DATA TO EXAMINE:

-=-=-=-=-

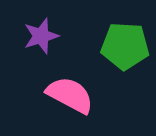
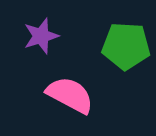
green pentagon: moved 1 px right
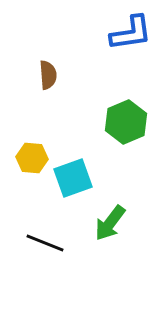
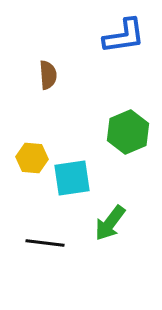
blue L-shape: moved 7 px left, 3 px down
green hexagon: moved 2 px right, 10 px down
cyan square: moved 1 px left; rotated 12 degrees clockwise
black line: rotated 15 degrees counterclockwise
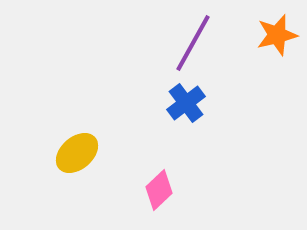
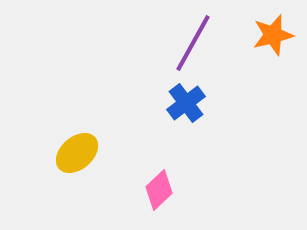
orange star: moved 4 px left
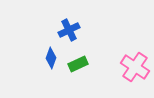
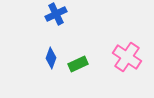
blue cross: moved 13 px left, 16 px up
pink cross: moved 8 px left, 10 px up
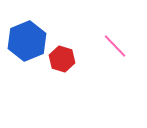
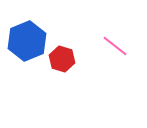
pink line: rotated 8 degrees counterclockwise
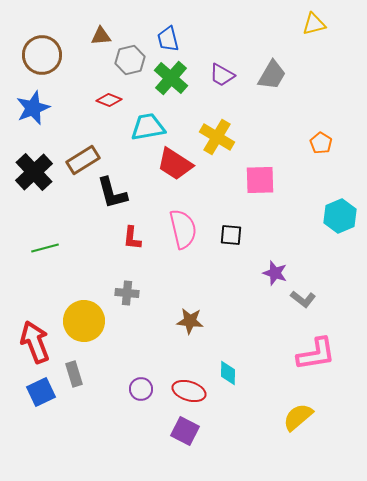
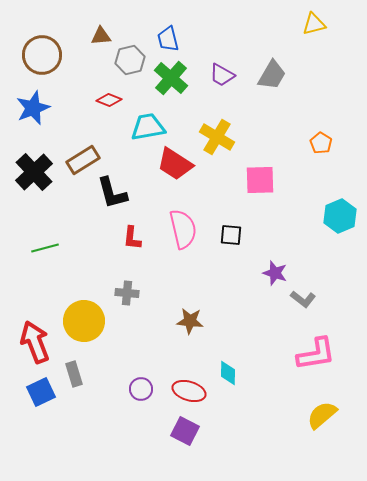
yellow semicircle: moved 24 px right, 2 px up
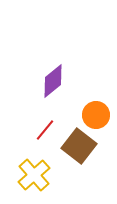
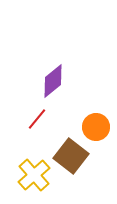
orange circle: moved 12 px down
red line: moved 8 px left, 11 px up
brown square: moved 8 px left, 10 px down
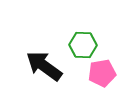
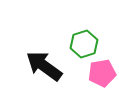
green hexagon: moved 1 px right, 1 px up; rotated 20 degrees counterclockwise
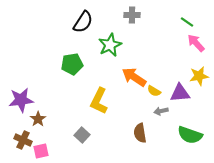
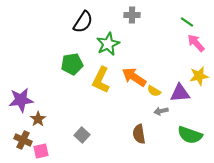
green star: moved 2 px left, 1 px up
yellow L-shape: moved 2 px right, 21 px up
brown semicircle: moved 1 px left, 1 px down
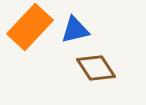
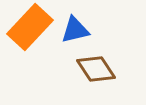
brown diamond: moved 1 px down
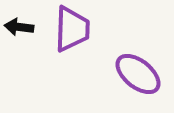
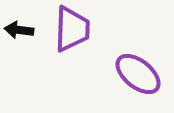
black arrow: moved 3 px down
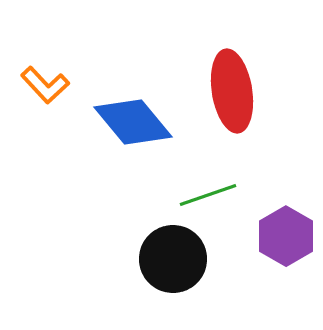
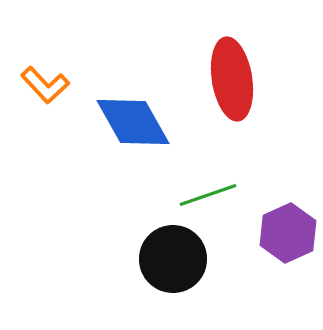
red ellipse: moved 12 px up
blue diamond: rotated 10 degrees clockwise
purple hexagon: moved 2 px right, 3 px up; rotated 6 degrees clockwise
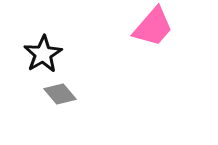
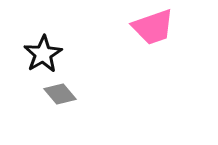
pink trapezoid: rotated 30 degrees clockwise
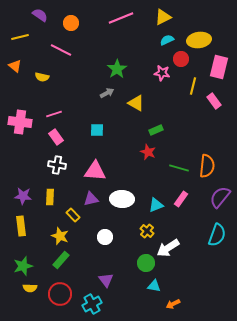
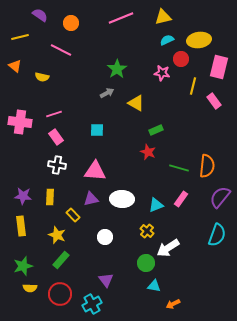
yellow triangle at (163, 17): rotated 12 degrees clockwise
yellow star at (60, 236): moved 3 px left, 1 px up
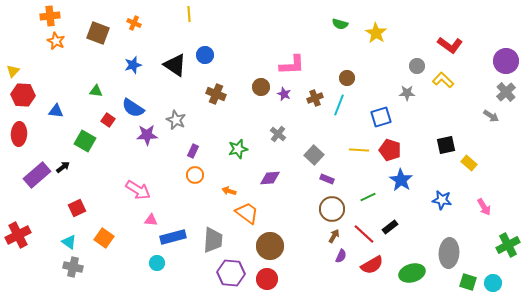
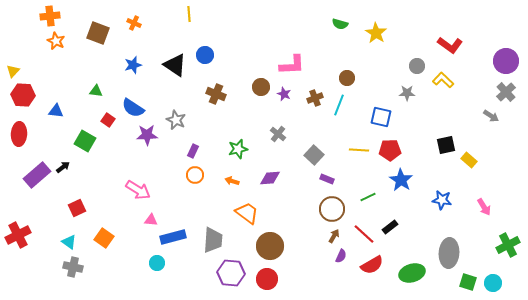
blue square at (381, 117): rotated 30 degrees clockwise
red pentagon at (390, 150): rotated 20 degrees counterclockwise
yellow rectangle at (469, 163): moved 3 px up
orange arrow at (229, 191): moved 3 px right, 10 px up
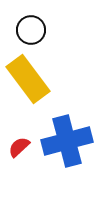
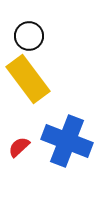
black circle: moved 2 px left, 6 px down
blue cross: rotated 36 degrees clockwise
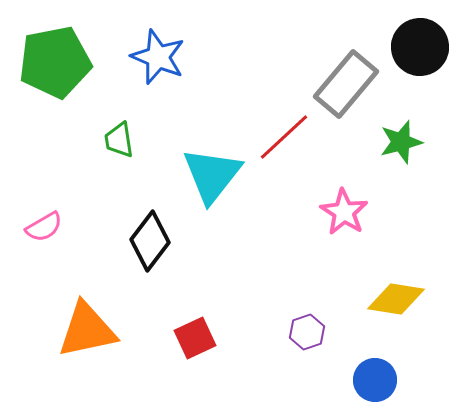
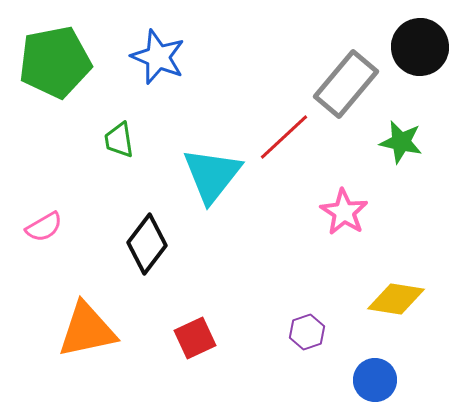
green star: rotated 27 degrees clockwise
black diamond: moved 3 px left, 3 px down
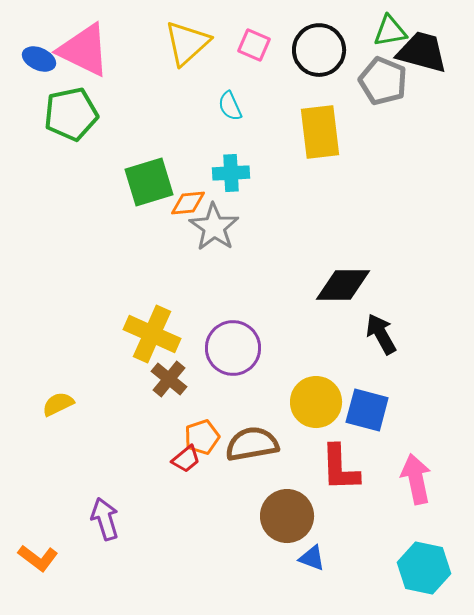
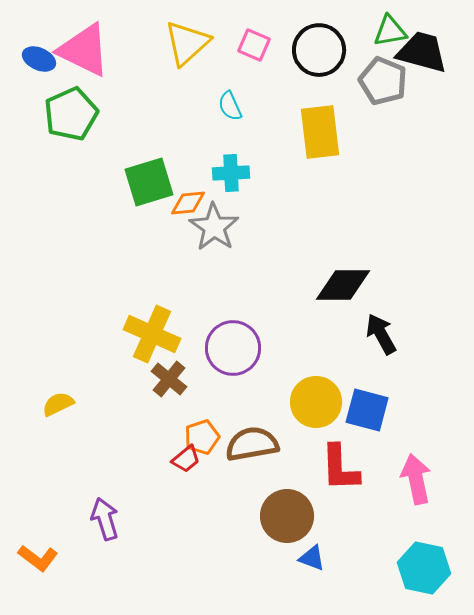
green pentagon: rotated 12 degrees counterclockwise
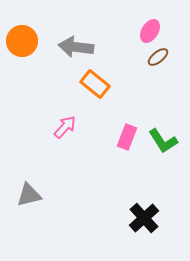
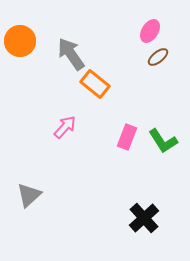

-=-=-=-=-

EXERCISE PROMPT:
Leave the pictures out and return the rest of the material exactly.

ANSWER TO THE EXERCISE:
green pentagon: moved 1 px right
blue L-shape: moved 7 px left, 3 px down
green hexagon: moved 2 px right, 10 px down
cyan square: moved 1 px left; rotated 12 degrees clockwise
black line: rotated 15 degrees counterclockwise
orange star: moved 4 px left
blue cross: moved 13 px left, 16 px up
pink cross: moved 8 px left, 10 px up
pink line: rotated 8 degrees counterclockwise
yellow semicircle: moved 24 px right, 2 px up
orange circle: moved 12 px down
red line: moved 8 px left, 11 px up
brown square: moved 8 px left, 10 px down
green hexagon: moved 1 px right, 1 px up; rotated 20 degrees counterclockwise
green star: moved 2 px left, 1 px up
yellow L-shape: moved 2 px right, 21 px up
brown semicircle: moved 1 px left, 1 px down
brown diamond: moved 1 px down
black arrow: moved 3 px down
red ellipse: moved 12 px up
blue diamond: rotated 10 degrees clockwise
purple hexagon: moved 2 px right, 3 px up; rotated 6 degrees clockwise
pink trapezoid: rotated 30 degrees clockwise
yellow triangle at (163, 17): rotated 12 degrees clockwise
yellow star at (60, 236): moved 3 px left, 1 px up
blue square at (381, 117): rotated 30 degrees clockwise
red pentagon at (390, 150): rotated 20 degrees counterclockwise
yellow rectangle at (469, 163): moved 3 px up
orange arrow at (229, 191): moved 3 px right, 10 px up
black circle: moved 2 px left, 6 px down
blue cross: rotated 36 degrees clockwise
green star: rotated 27 degrees clockwise
black diamond: moved 3 px left, 3 px down
green pentagon: rotated 12 degrees counterclockwise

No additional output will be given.